### WHAT IS BEING ASKED
Bring together every line in the data that includes "right".
[DATA IN THIS EXERCISE]
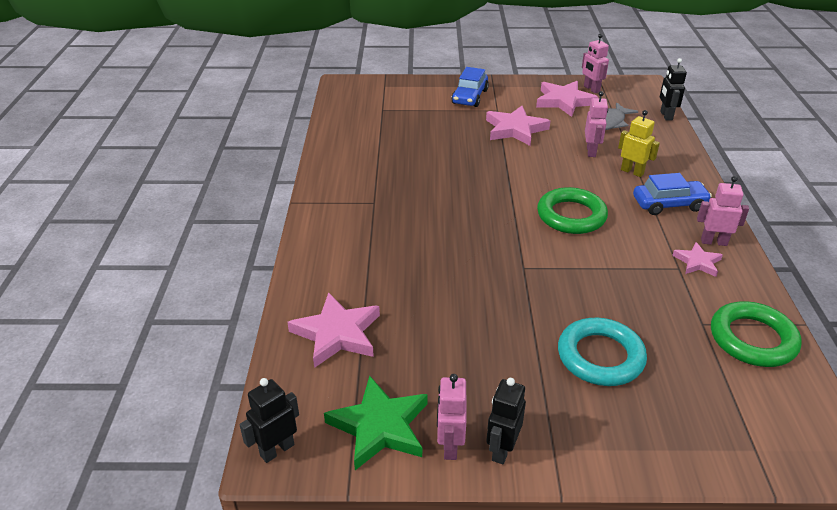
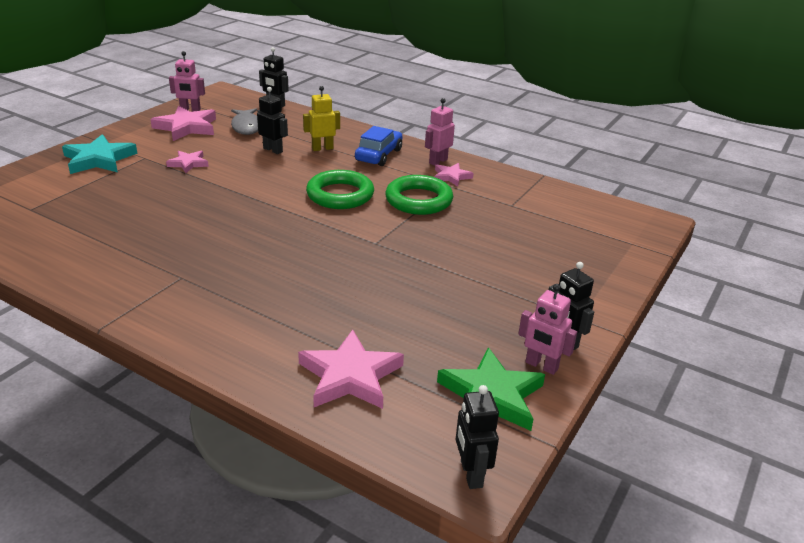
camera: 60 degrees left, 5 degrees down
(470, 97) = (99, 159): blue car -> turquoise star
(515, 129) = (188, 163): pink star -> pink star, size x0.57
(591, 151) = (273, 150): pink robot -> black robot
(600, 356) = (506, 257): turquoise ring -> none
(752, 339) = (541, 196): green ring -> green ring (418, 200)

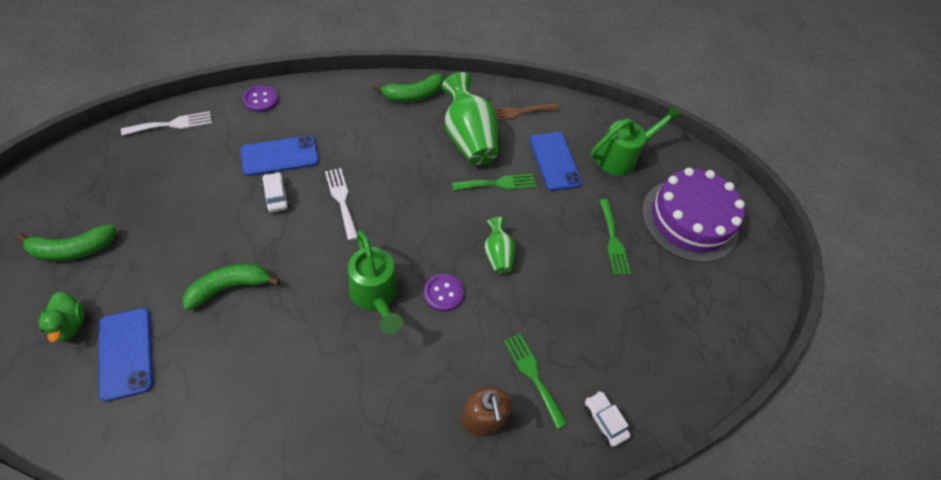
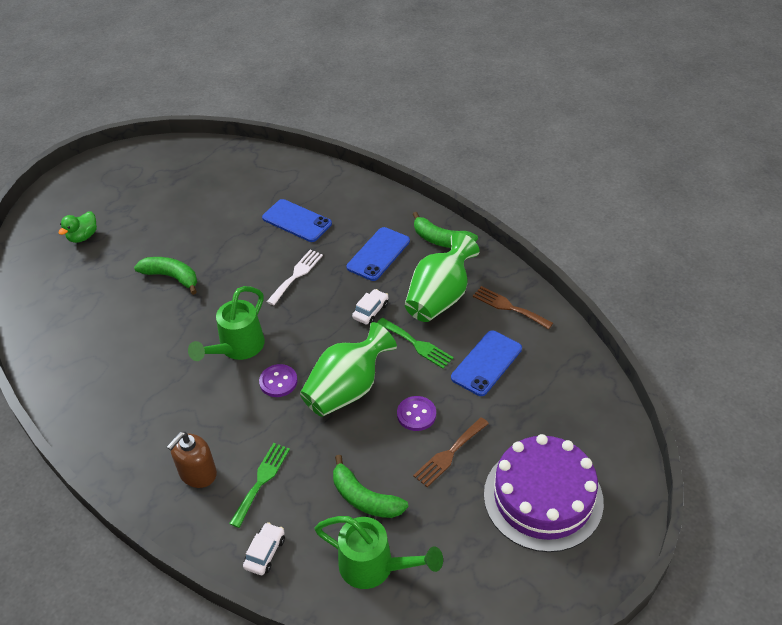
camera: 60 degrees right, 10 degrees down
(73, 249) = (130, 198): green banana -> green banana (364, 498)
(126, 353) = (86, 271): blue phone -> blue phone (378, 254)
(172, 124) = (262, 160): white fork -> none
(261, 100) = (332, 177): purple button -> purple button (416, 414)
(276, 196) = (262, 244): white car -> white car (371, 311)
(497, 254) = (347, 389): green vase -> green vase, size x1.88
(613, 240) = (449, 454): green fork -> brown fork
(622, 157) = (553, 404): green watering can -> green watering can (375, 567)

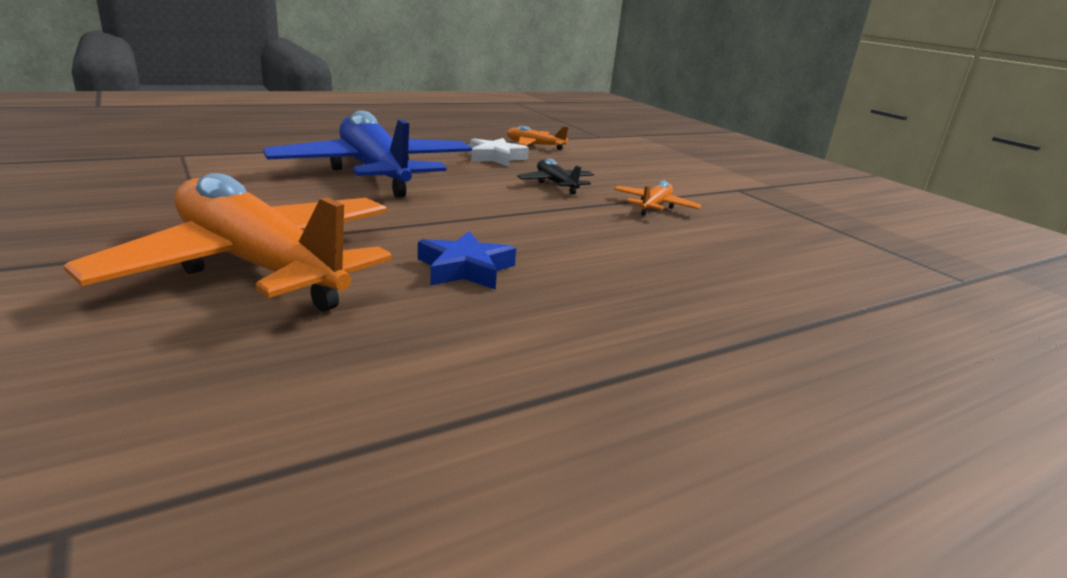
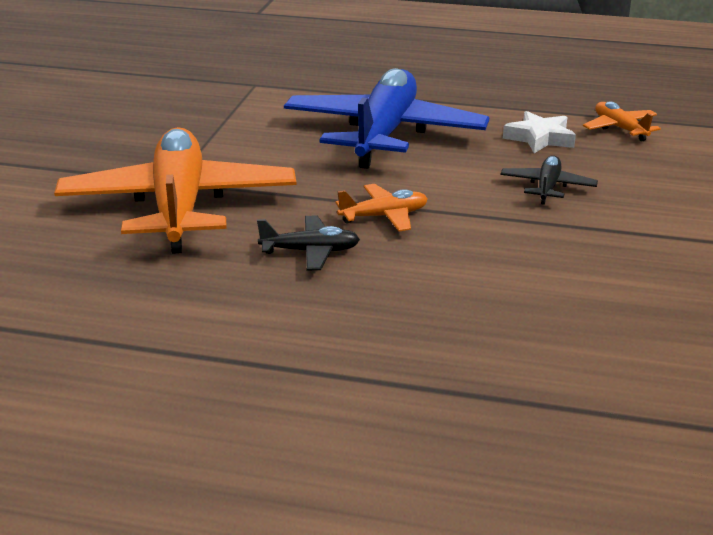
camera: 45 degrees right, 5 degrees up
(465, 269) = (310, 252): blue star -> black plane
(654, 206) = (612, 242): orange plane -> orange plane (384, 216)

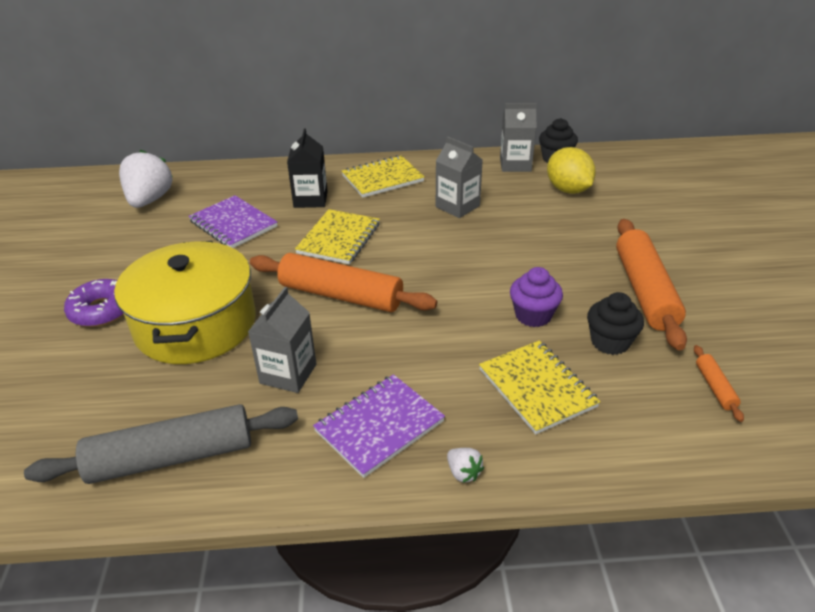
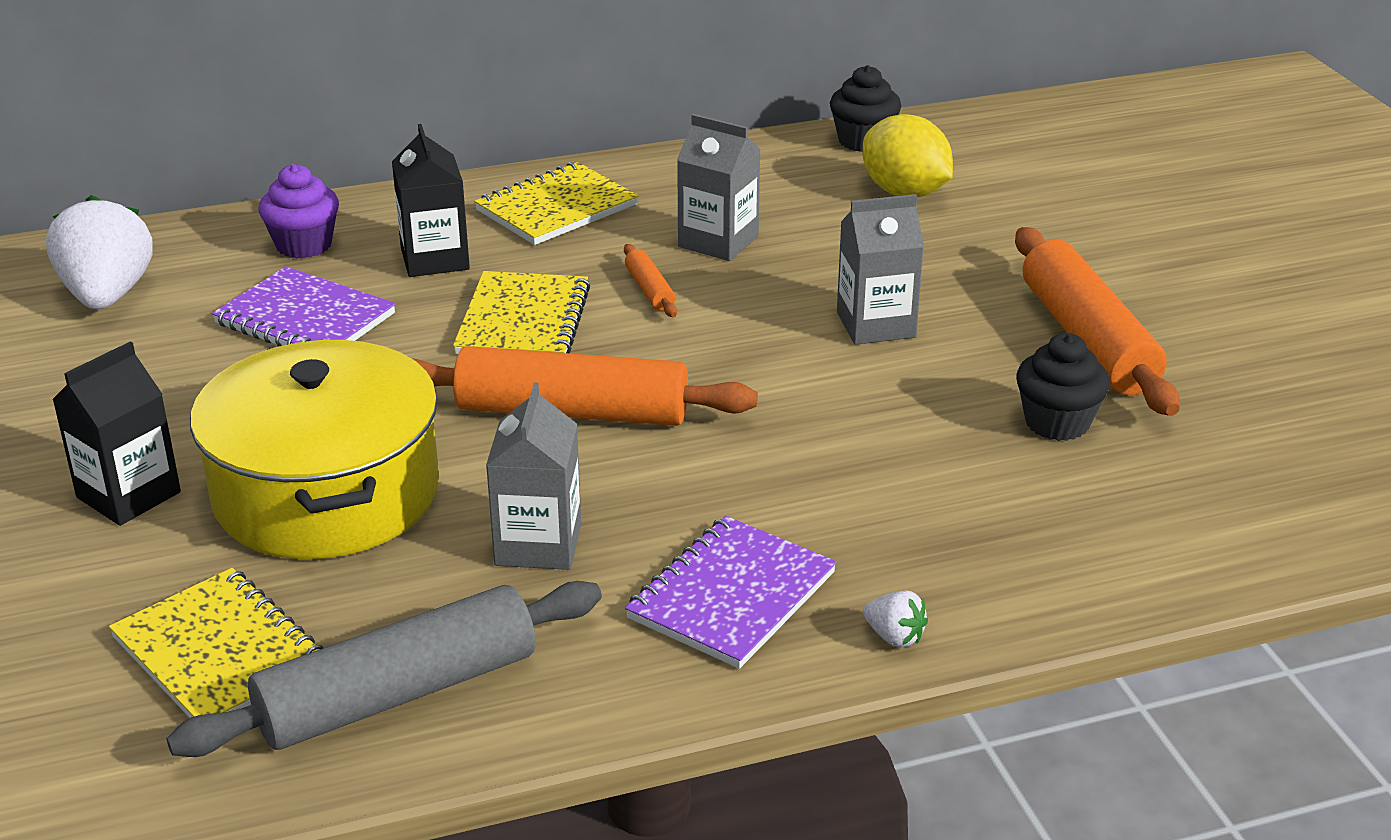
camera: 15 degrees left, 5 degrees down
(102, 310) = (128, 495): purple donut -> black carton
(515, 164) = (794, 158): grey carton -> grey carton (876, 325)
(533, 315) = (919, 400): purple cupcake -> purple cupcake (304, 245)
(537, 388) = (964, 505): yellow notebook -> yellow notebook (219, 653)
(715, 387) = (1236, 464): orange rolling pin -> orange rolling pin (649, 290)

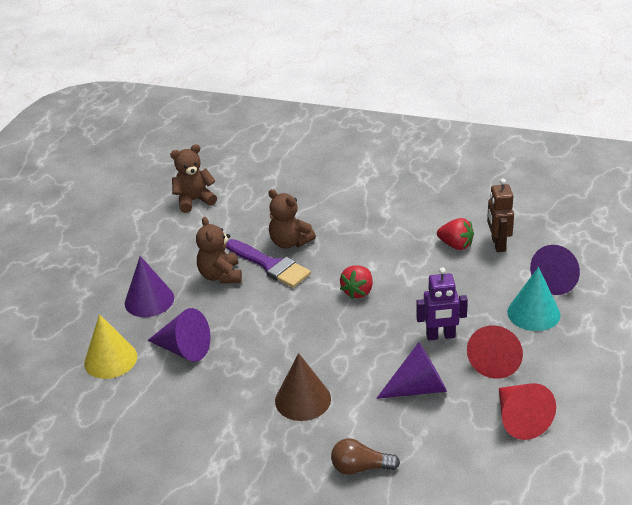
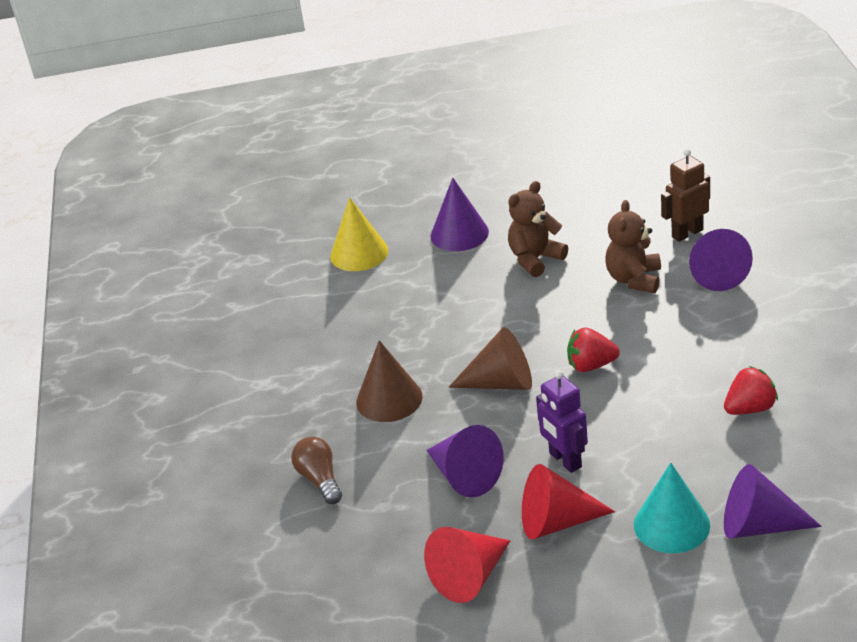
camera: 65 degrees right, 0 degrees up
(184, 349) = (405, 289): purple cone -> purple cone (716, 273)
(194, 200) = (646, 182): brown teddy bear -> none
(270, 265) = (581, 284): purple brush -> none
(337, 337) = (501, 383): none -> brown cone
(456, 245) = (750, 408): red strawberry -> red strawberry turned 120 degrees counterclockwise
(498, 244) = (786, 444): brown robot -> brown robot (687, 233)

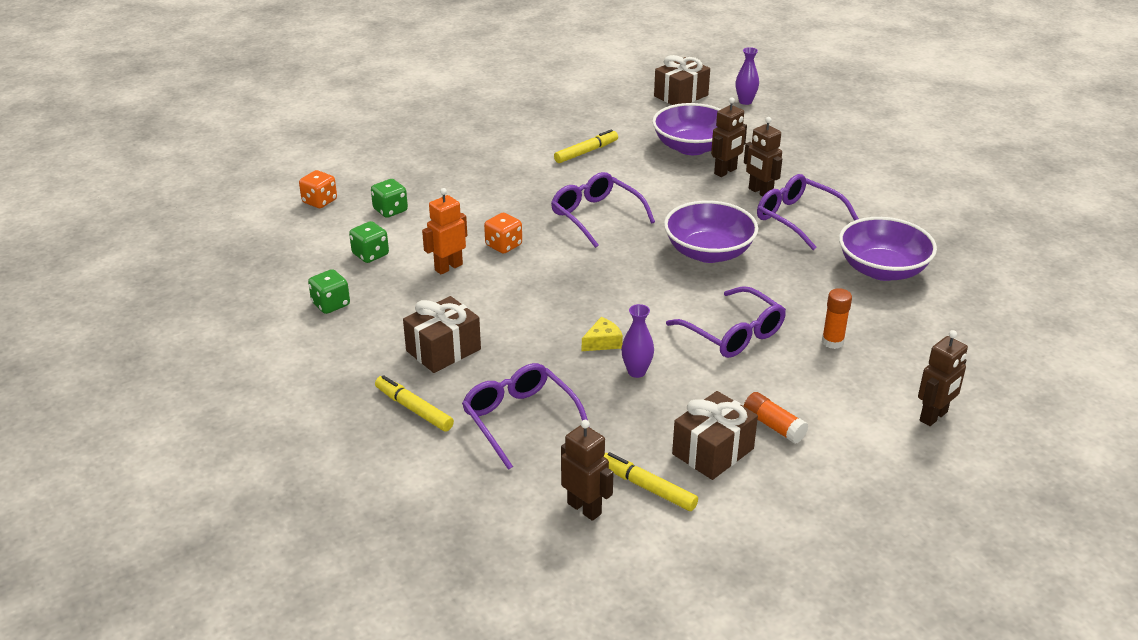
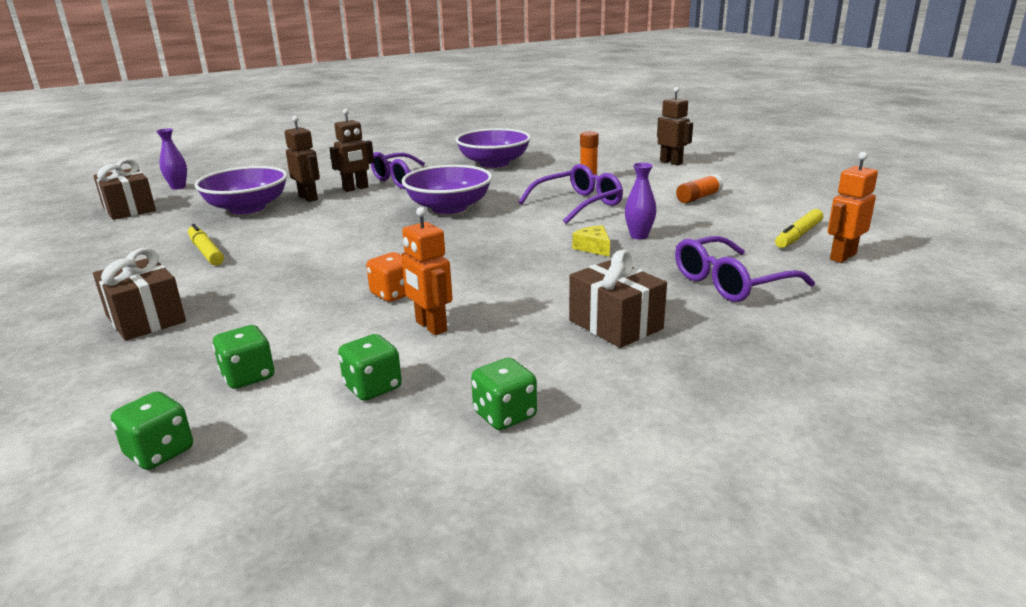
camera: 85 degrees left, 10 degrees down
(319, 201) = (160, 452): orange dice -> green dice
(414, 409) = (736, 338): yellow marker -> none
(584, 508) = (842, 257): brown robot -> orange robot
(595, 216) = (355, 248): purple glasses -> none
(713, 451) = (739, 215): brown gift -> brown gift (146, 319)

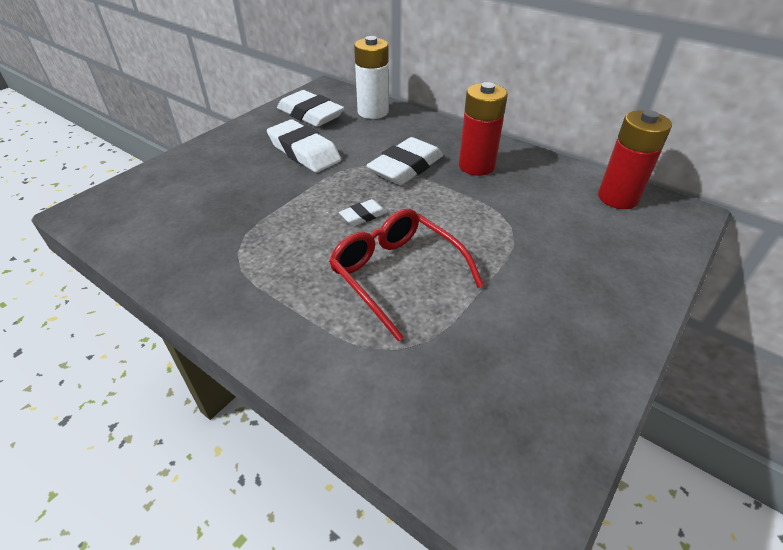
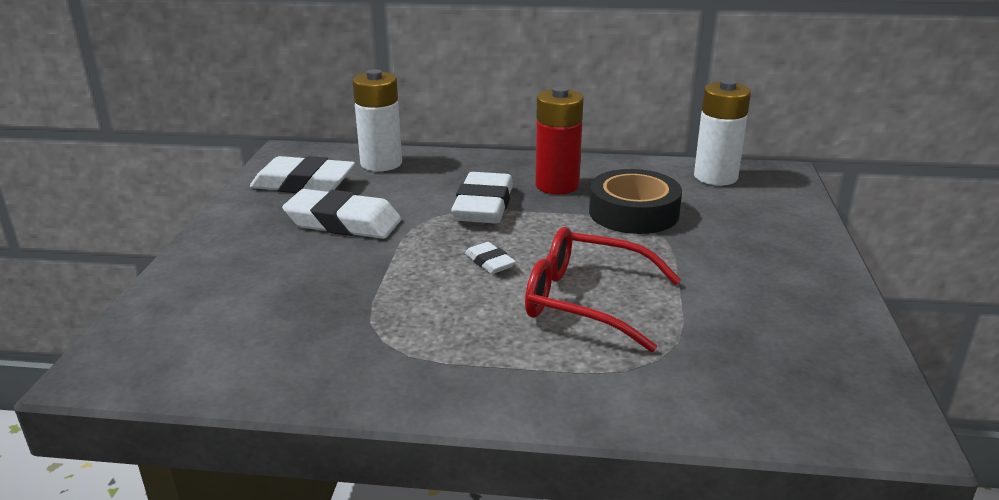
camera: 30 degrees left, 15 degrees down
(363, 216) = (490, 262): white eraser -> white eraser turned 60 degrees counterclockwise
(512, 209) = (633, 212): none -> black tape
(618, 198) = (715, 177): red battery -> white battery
[/DATA IN THIS EXERCISE]
### TASK OUTPUT
camera: 60 degrees right, 10 degrees down
camera: 45 degrees right, 5 degrees up
camera: 65 degrees right, 0 degrees up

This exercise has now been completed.